**TASK ITEM**
With the images removed, write out every line below exactly.

**DATASET RECORDS**
---+---
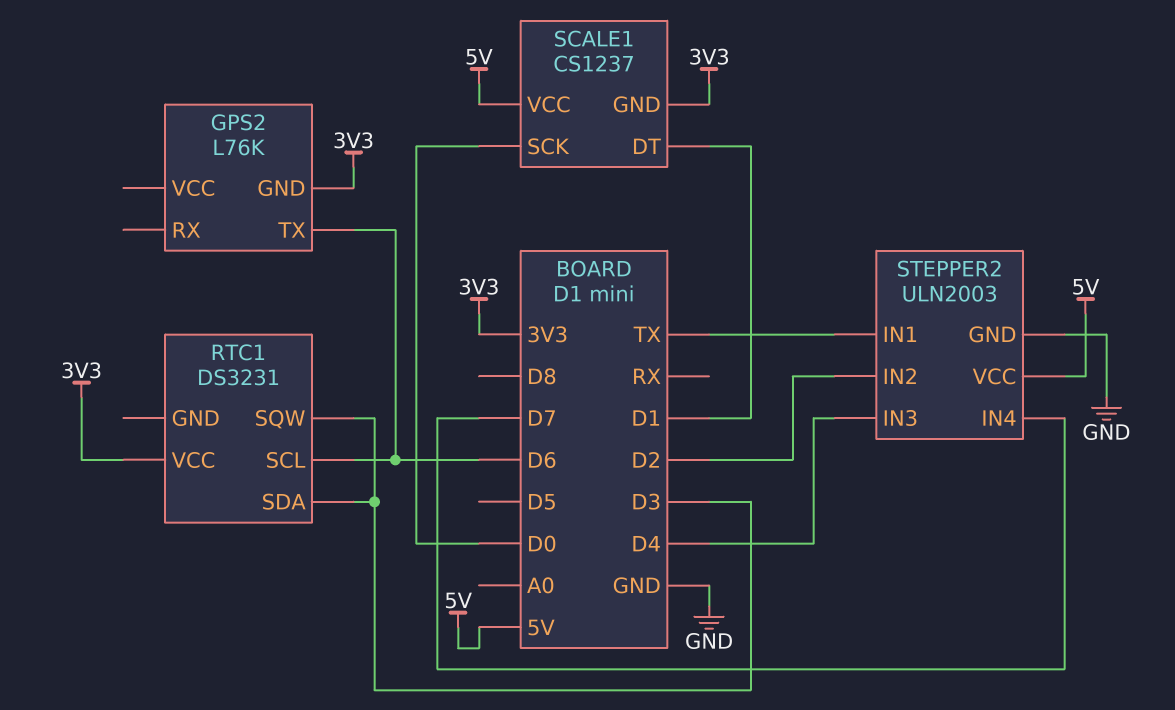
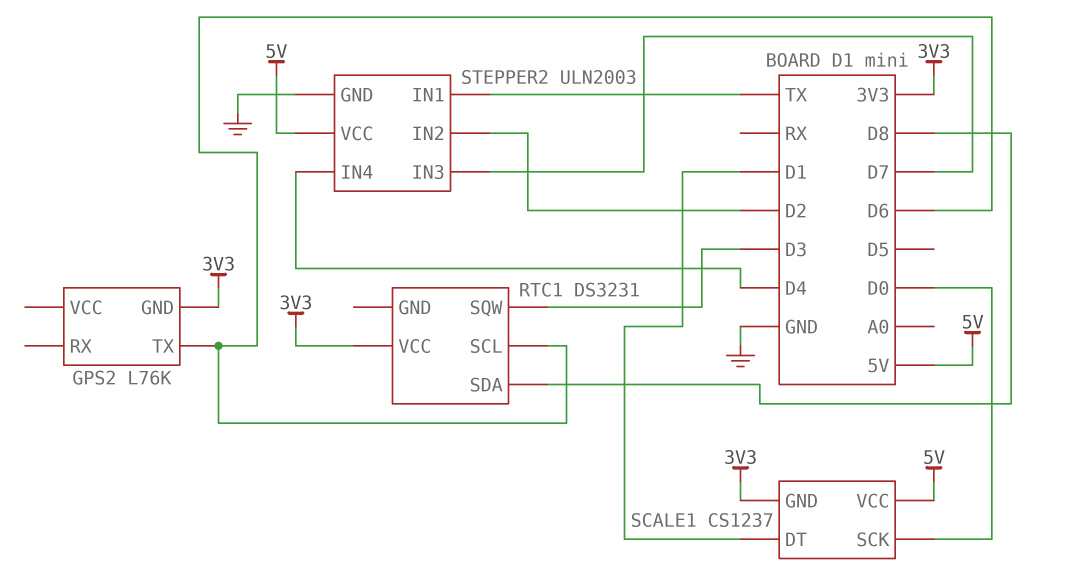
RTC1 pin SDA: D3 -> D8
STEPPER2 pin IN3: D4 -> D7
STEPPER2 pin IN4: D7 -> D4

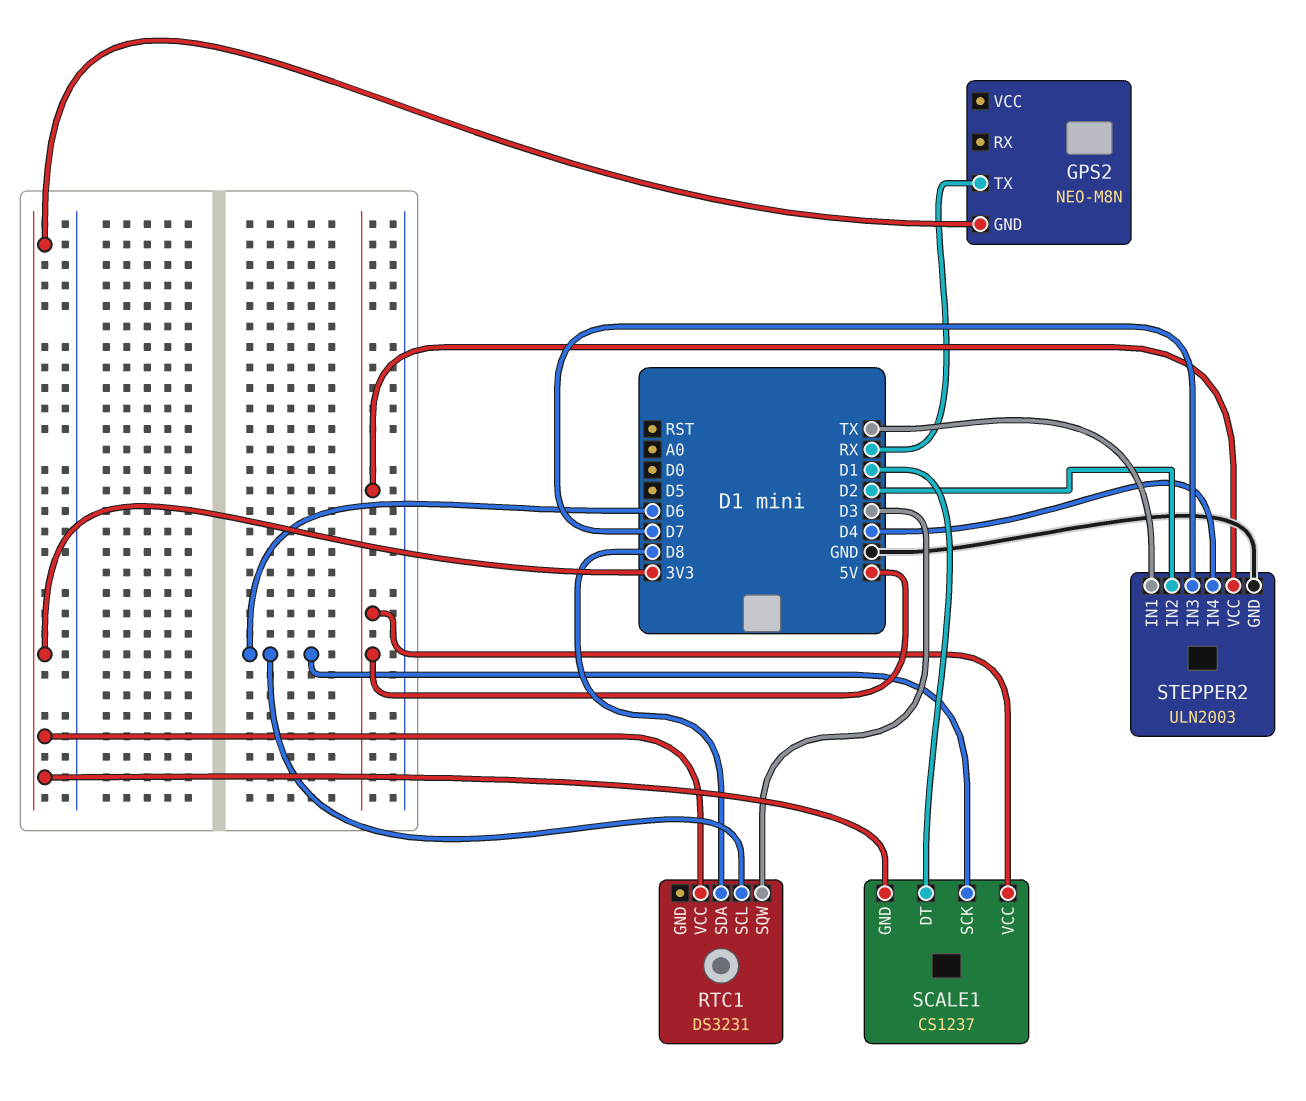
GPS2: L76K -> NEO-M8N
GPS2 pin TX: D6 -> RX
SCALE1 pin SCK: D0 -> D6

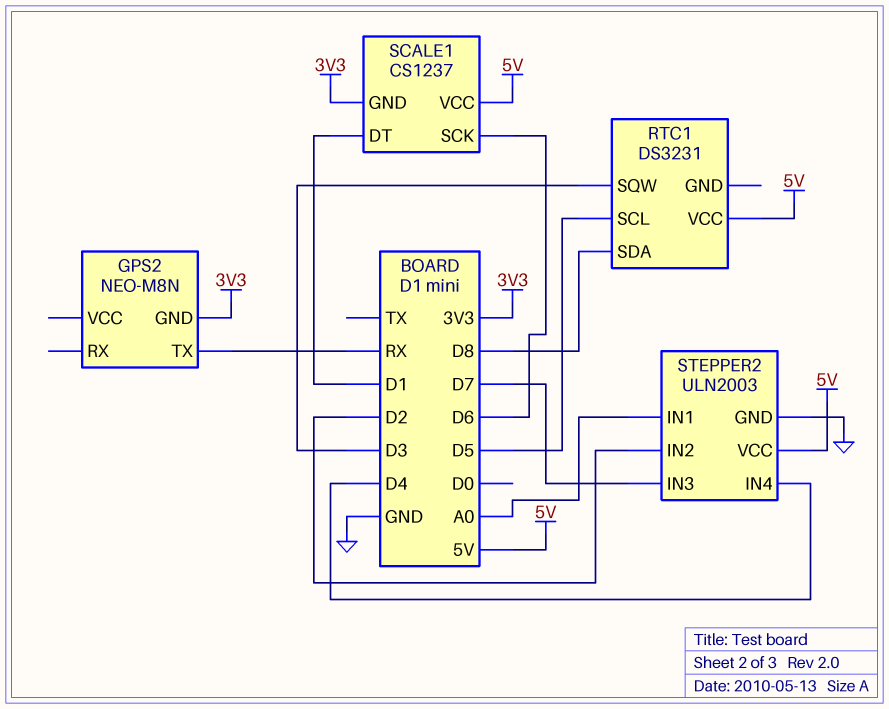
RTC1 pin SCL: D6 -> D5
RTC1 pin VCC: 3V3 -> 5V
STEPPER2 pin IN1: TX -> A0

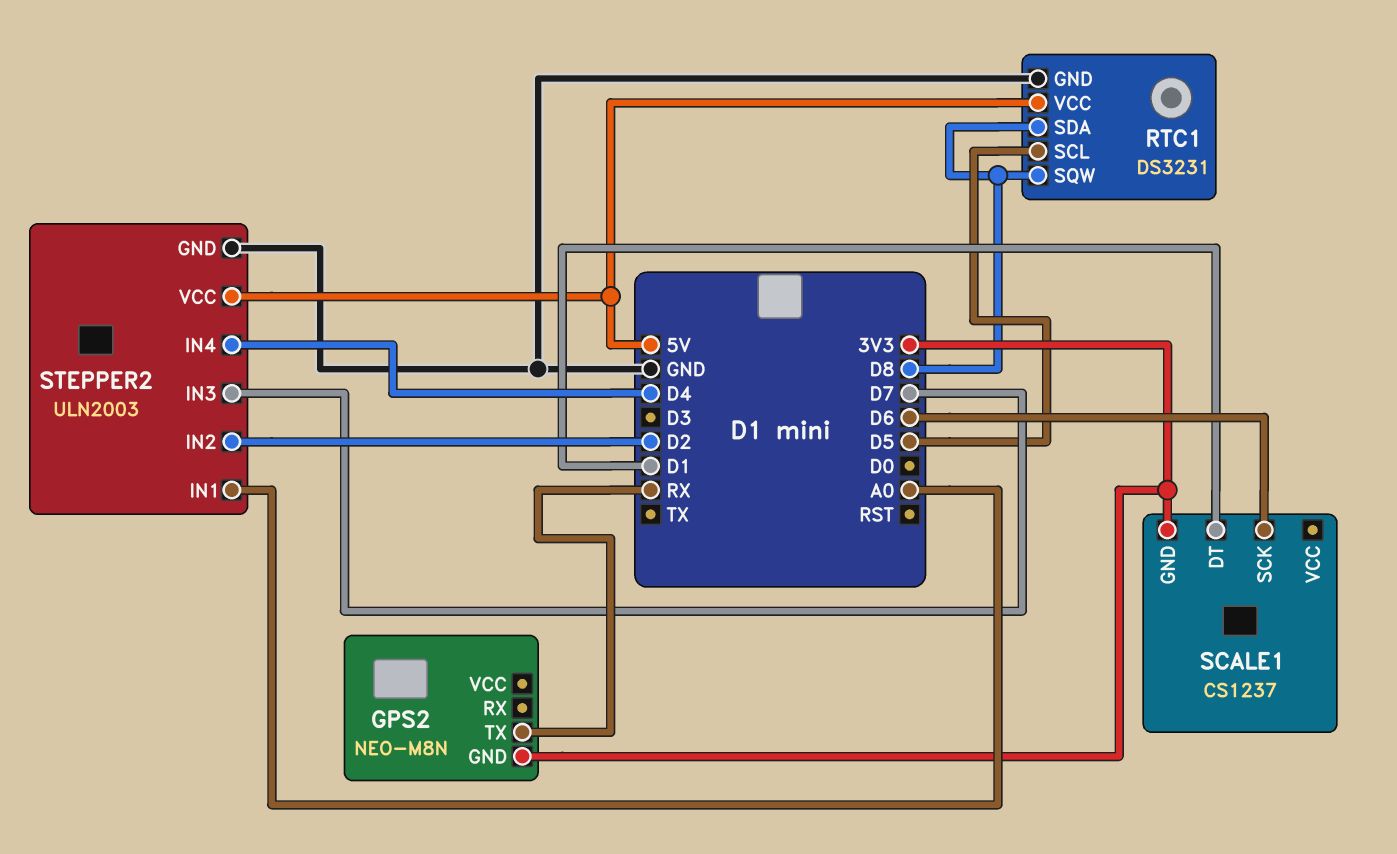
RTC1 pin GND: none -> GND
RTC1 pin SQW: D3 -> D8
SCALE1 pin VCC: 5V -> none

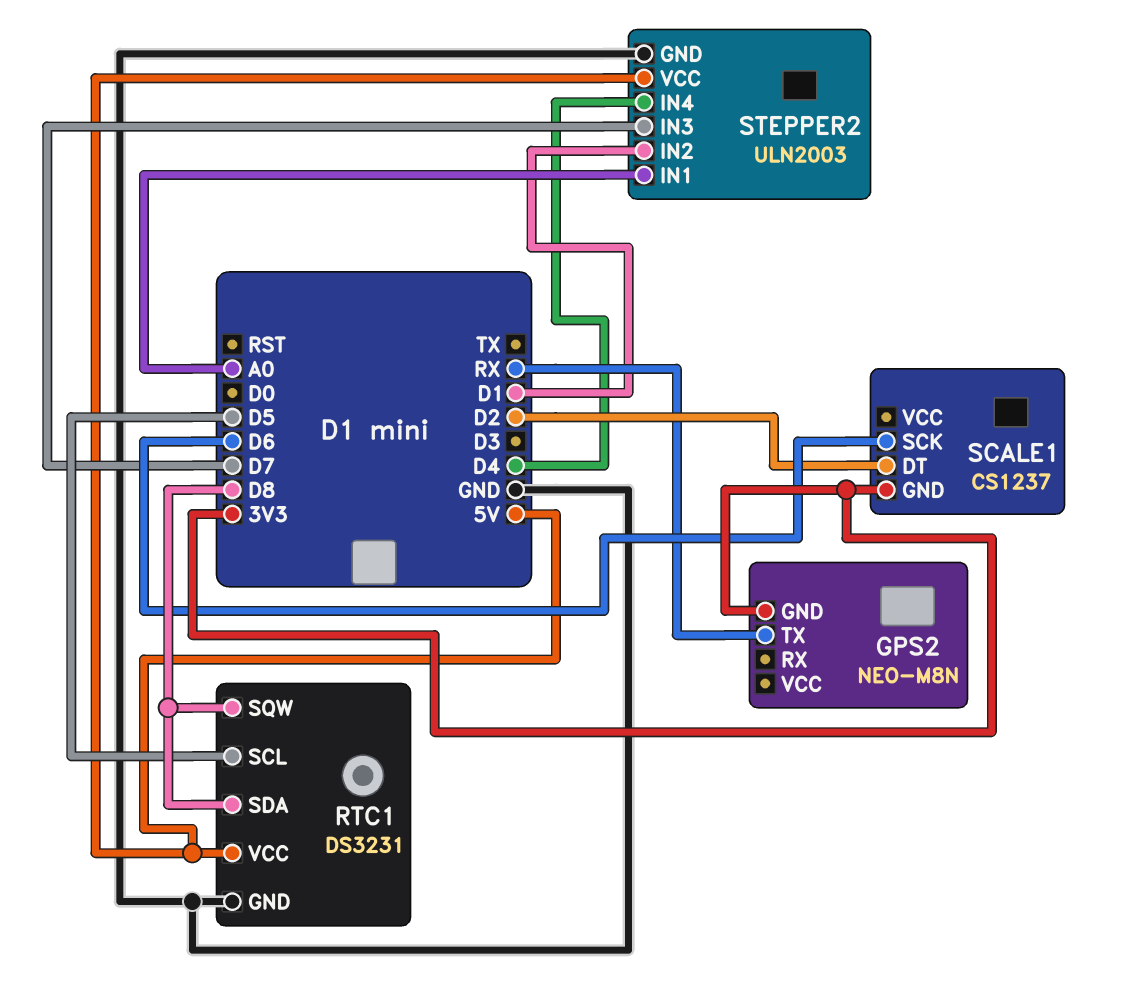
SCALE1 pin DT: D1 -> D2
STEPPER2 pin IN2: D2 -> D1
---+---
**TASK ANSWER**
RTC1 pin SDA: D3 -> D8
STEPPER2 pin IN3: D4 -> D7
STEPPER2 pin IN4: D7 -> D4

GPS2: L76K -> NEO-M8N
GPS2 pin TX: D6 -> RX
SCALE1 pin SCK: D0 -> D6

RTC1 pin SCL: D6 -> D5
RTC1 pin VCC: 3V3 -> 5V
STEPPER2 pin IN1: TX -> A0

RTC1 pin GND: none -> GND
RTC1 pin SQW: D3 -> D8
SCALE1 pin VCC: 5V -> none

SCALE1 pin DT: D1 -> D2
STEPPER2 pin IN2: D2 -> D1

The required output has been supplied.